EXERCISE AIM -> A faithful copy of the data is the goal; set it down exactly, without the images.
---------- EXERCISE INPUT ----------
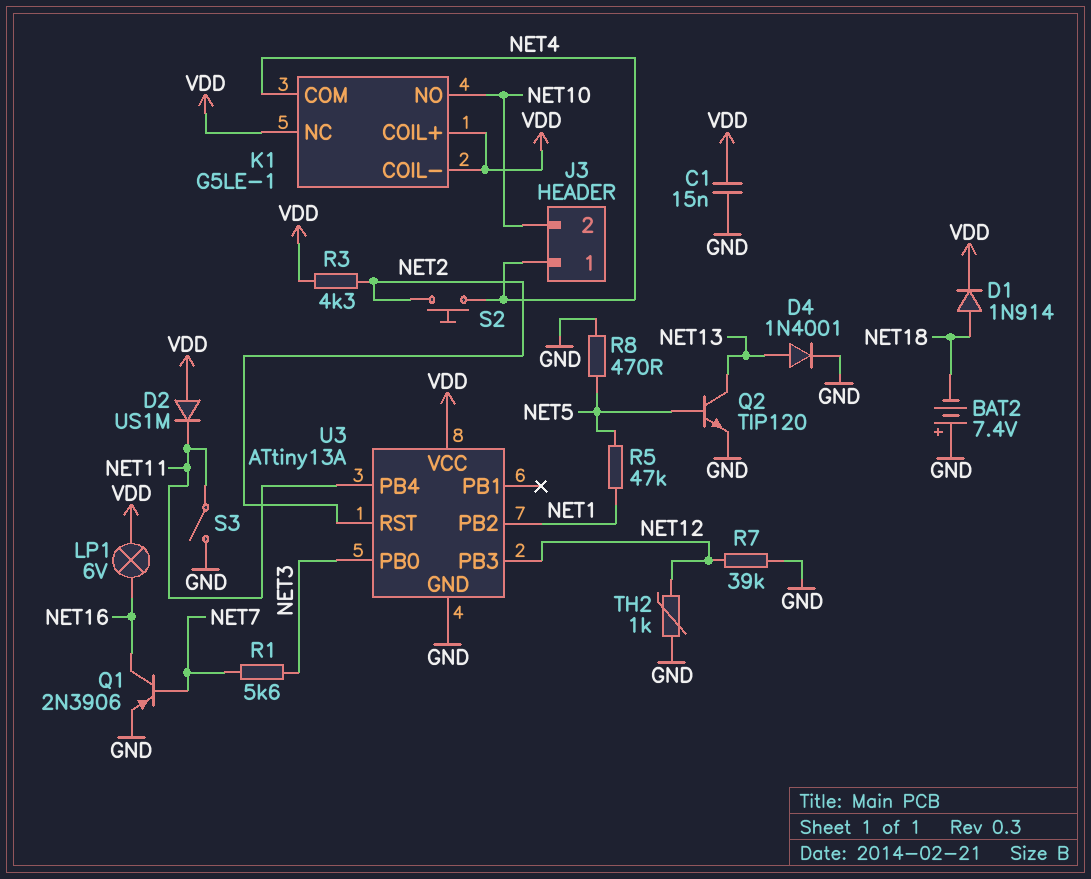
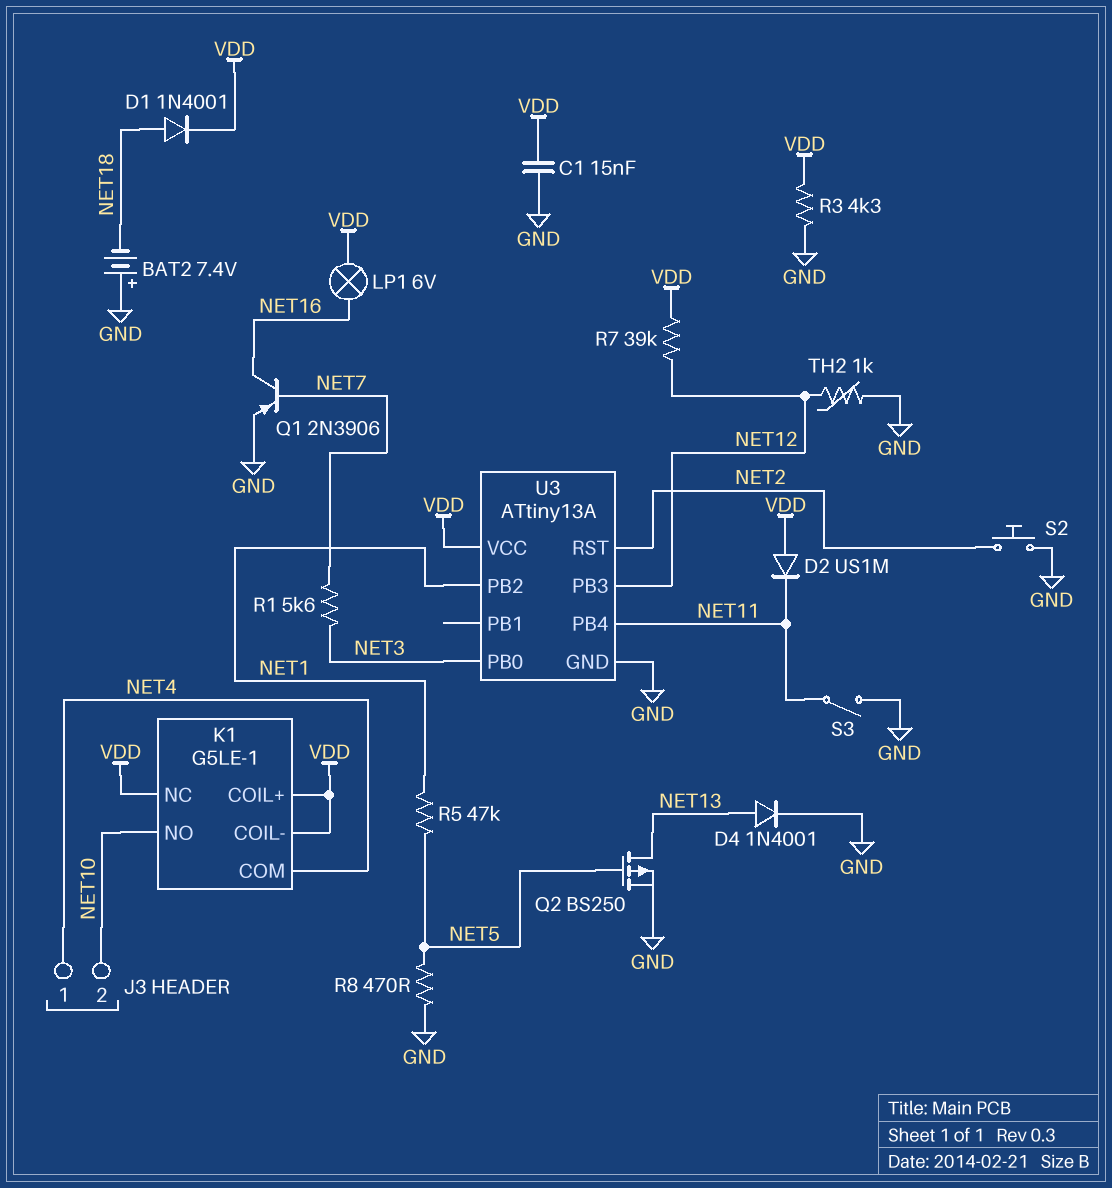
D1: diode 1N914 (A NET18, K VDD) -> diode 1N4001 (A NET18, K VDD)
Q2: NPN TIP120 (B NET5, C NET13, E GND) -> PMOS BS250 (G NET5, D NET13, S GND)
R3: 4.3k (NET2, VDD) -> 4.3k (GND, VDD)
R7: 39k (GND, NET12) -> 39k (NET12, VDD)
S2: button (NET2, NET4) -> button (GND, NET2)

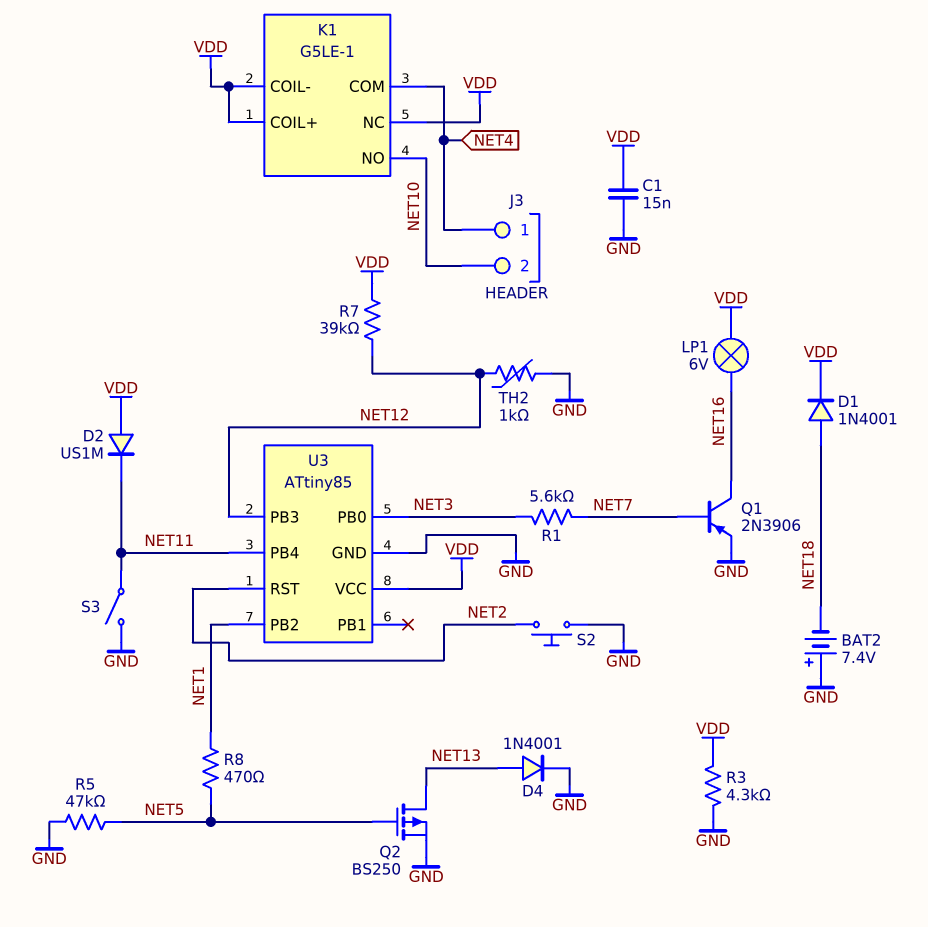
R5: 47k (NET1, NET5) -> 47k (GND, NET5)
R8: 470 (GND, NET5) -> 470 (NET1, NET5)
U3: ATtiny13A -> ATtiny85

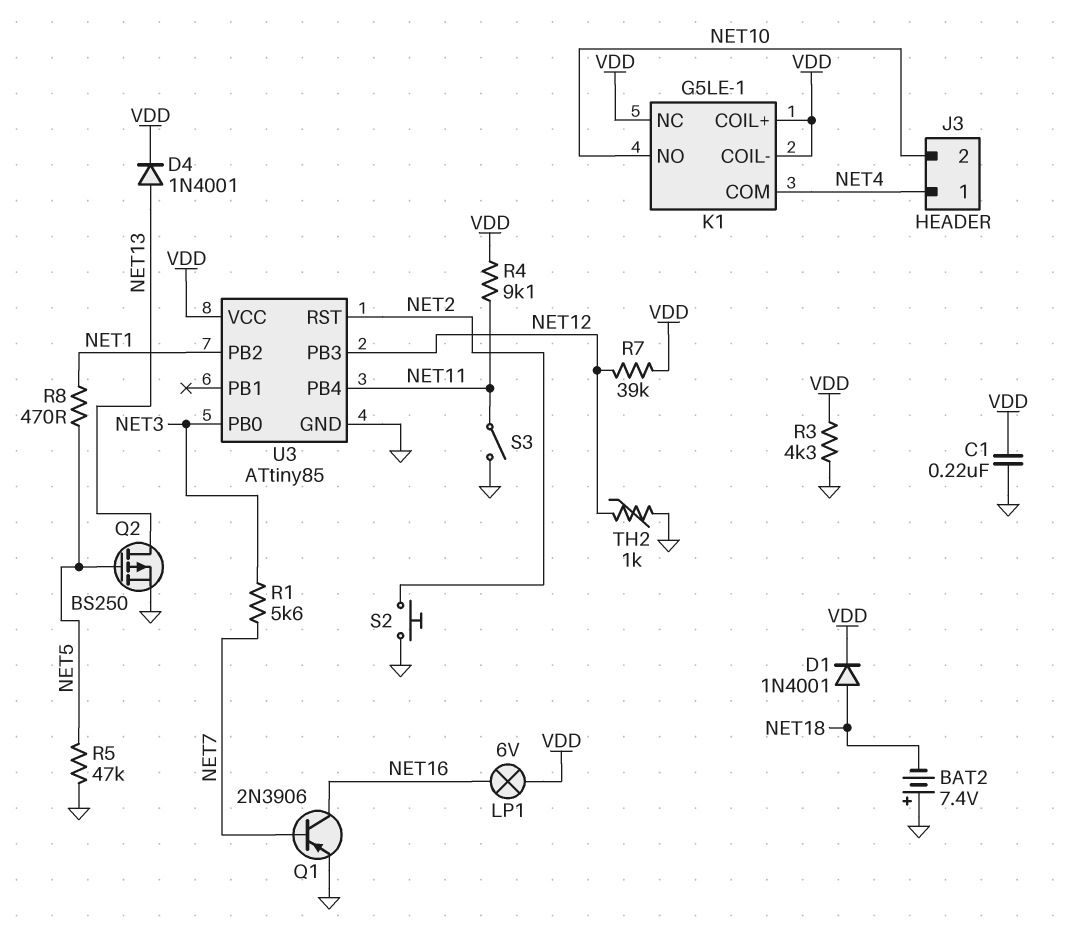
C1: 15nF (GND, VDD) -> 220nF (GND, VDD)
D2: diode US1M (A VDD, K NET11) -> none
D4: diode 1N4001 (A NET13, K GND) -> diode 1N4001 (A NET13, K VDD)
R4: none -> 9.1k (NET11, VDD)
----------
OUTPUT ->
D1: diode 1N914 (A NET18, K VDD) -> diode 1N4001 (A NET18, K VDD)
Q2: NPN TIP120 (B NET5, C NET13, E GND) -> PMOS BS250 (G NET5, D NET13, S GND)
R3: 4.3k (NET2, VDD) -> 4.3k (GND, VDD)
R7: 39k (GND, NET12) -> 39k (NET12, VDD)
S2: button (NET2, NET4) -> button (GND, NET2)

R5: 47k (NET1, NET5) -> 47k (GND, NET5)
R8: 470 (GND, NET5) -> 470 (NET1, NET5)
U3: ATtiny13A -> ATtiny85

C1: 15nF (GND, VDD) -> 220nF (GND, VDD)
D2: diode US1M (A VDD, K NET11) -> none
D4: diode 1N4001 (A NET13, K GND) -> diode 1N4001 (A NET13, K VDD)
R4: none -> 9.1k (NET11, VDD)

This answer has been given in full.